# [SUPPLIED RECORDS]
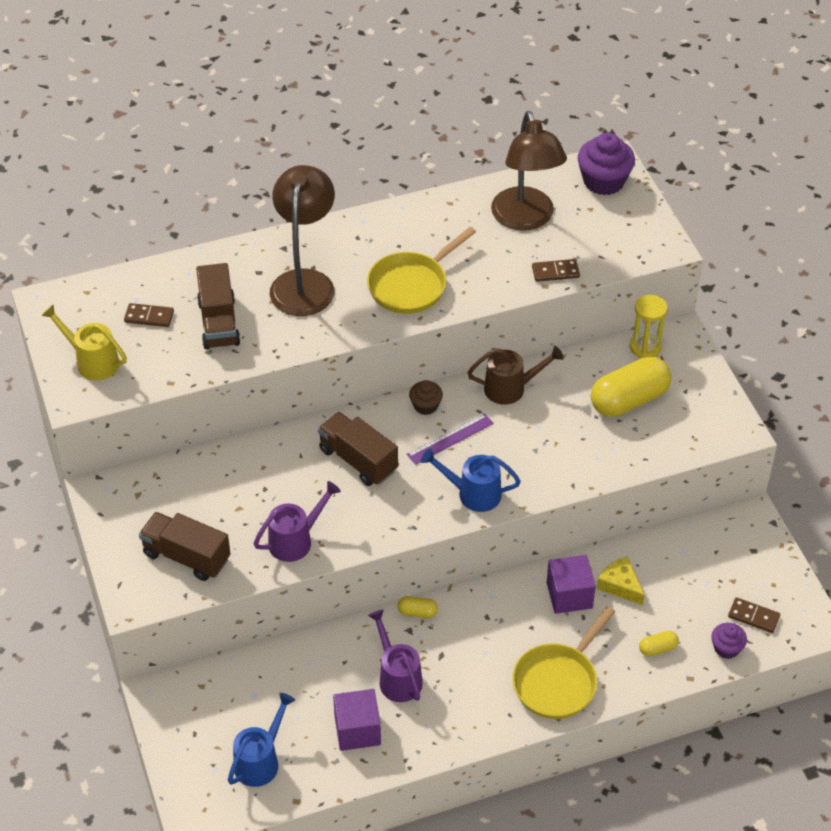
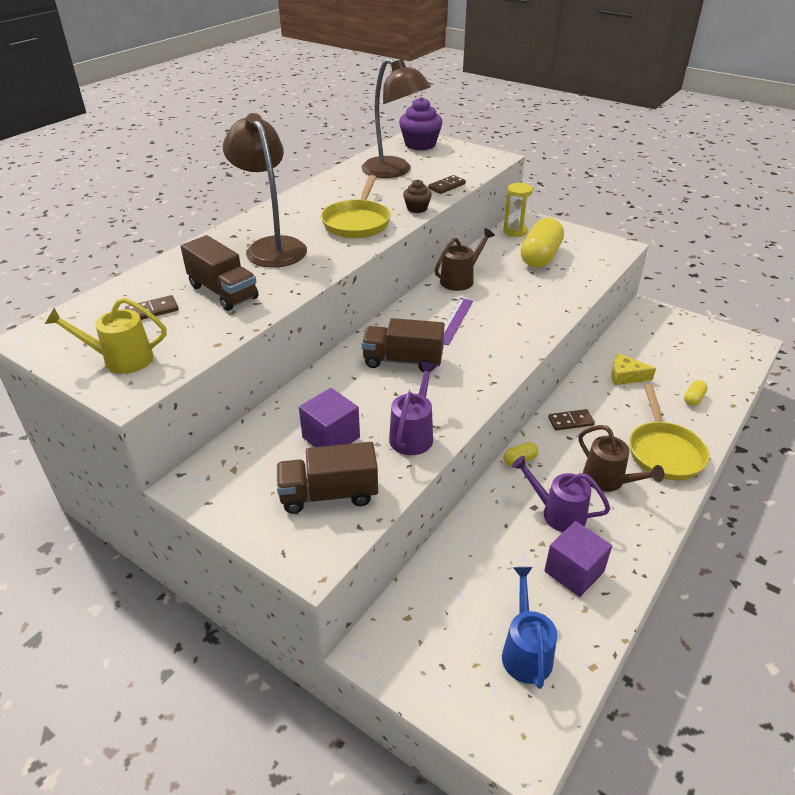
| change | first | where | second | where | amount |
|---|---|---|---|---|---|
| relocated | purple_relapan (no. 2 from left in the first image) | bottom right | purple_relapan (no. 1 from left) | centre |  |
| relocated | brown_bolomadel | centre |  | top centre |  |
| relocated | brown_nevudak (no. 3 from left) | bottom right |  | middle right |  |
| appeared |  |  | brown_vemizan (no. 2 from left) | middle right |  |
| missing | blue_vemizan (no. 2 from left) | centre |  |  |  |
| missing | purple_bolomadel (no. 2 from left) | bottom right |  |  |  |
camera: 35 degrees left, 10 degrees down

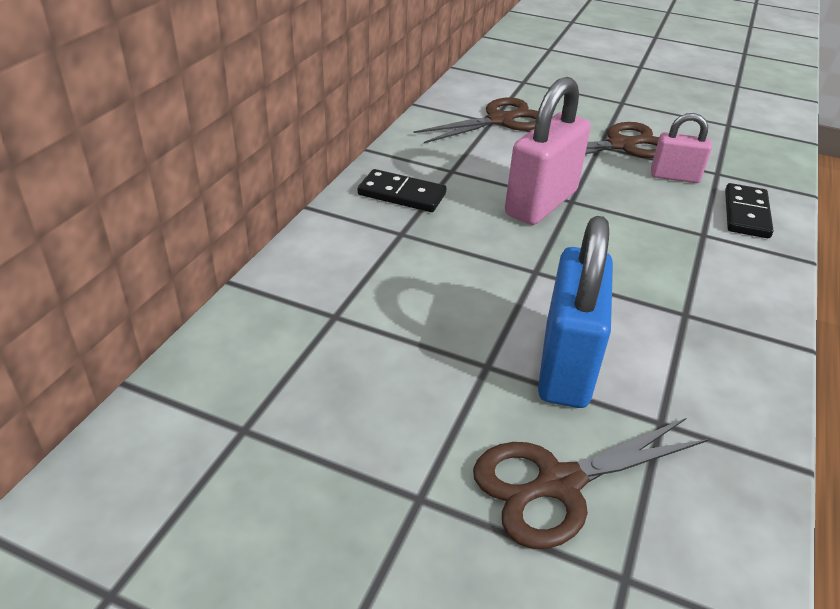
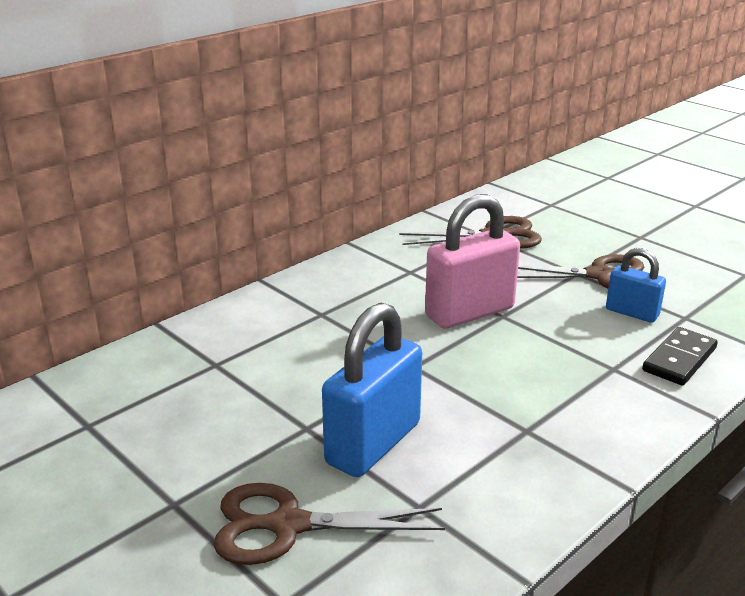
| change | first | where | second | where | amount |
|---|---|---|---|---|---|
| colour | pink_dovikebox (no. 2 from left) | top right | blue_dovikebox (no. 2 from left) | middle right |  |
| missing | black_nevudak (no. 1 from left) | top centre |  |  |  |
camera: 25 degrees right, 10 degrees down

# [DIRECTIONS]
Your task is to count the lines of the records that contain "left". Answer with only that number.

# [TASK OUTPUT]
8